━━━━━ Data segment

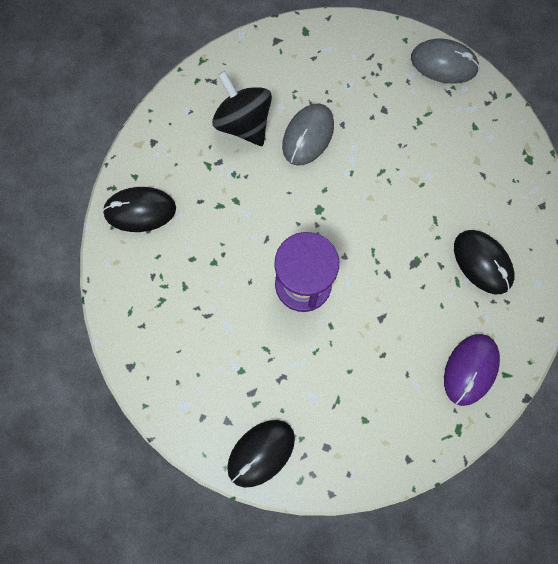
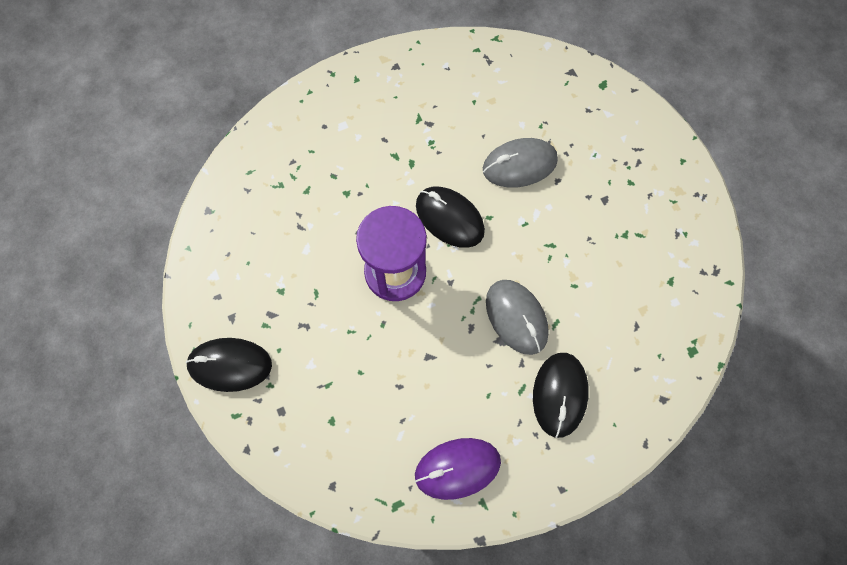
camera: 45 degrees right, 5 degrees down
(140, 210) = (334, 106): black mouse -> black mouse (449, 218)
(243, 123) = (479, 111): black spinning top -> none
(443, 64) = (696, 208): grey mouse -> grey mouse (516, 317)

━━━━━━━━━━

▸ **Problem description**
Starting with the line that has "(140, 210) = (334, 106): black", print each remaining line of the listing exactly.

▸ **Solution to this exercise**
(140, 210) = (334, 106): black mouse -> black mouse (449, 218)
(243, 123) = (479, 111): black spinning top -> none
(443, 64) = (696, 208): grey mouse -> grey mouse (516, 317)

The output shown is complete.